-- DATA SECTION follows --

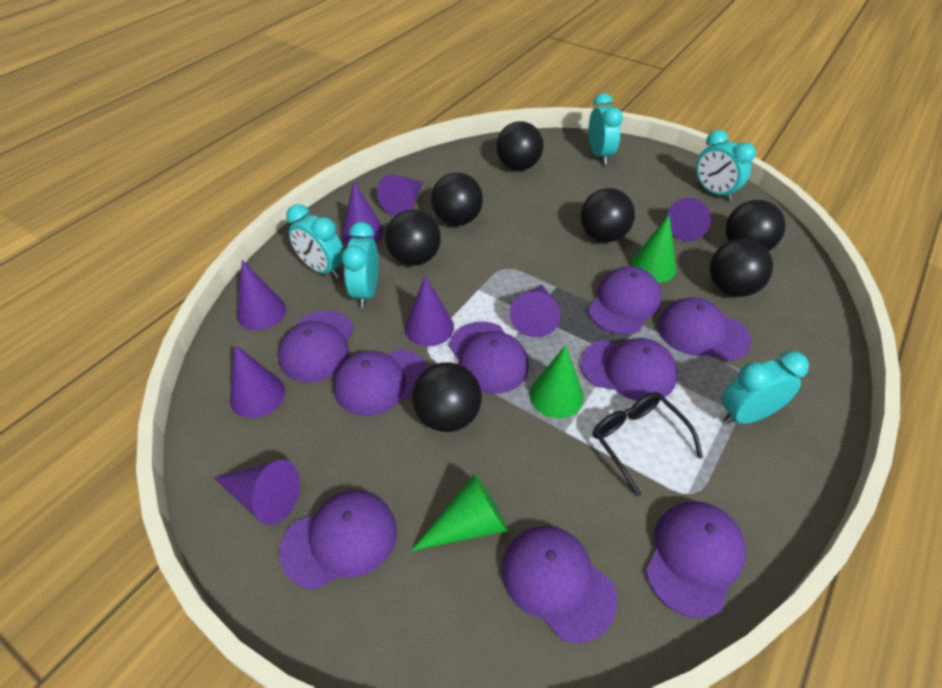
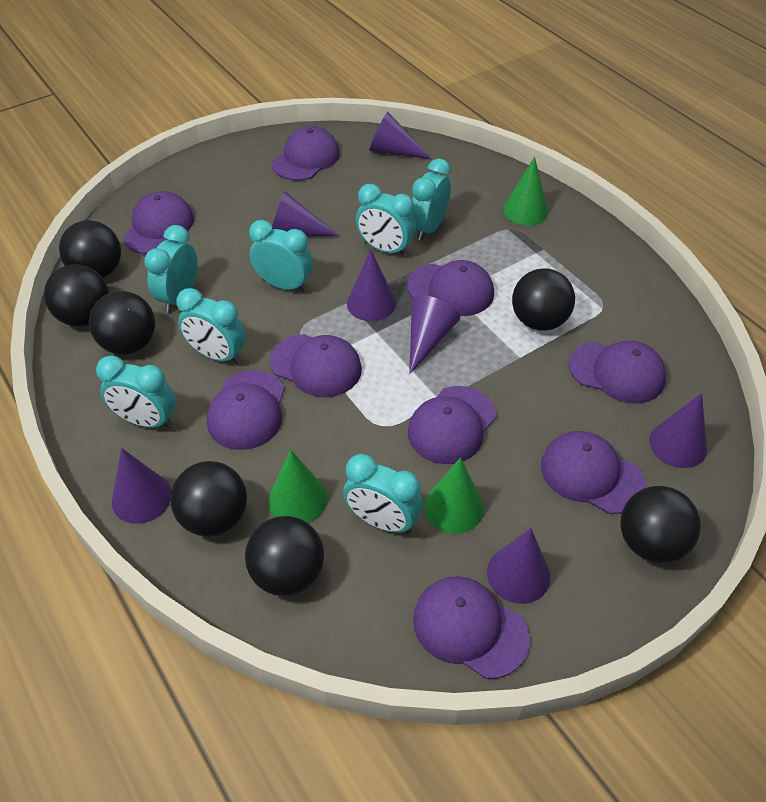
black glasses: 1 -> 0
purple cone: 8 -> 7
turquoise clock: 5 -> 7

-- DATA SECTION concluded --

- YOUR TASK:
Output the data above exactly; pictures do not belong in the copy.

- PROBLEM SOLUTION:
black glasses: 1 -> 0
purple cone: 8 -> 7
turquoise clock: 5 -> 7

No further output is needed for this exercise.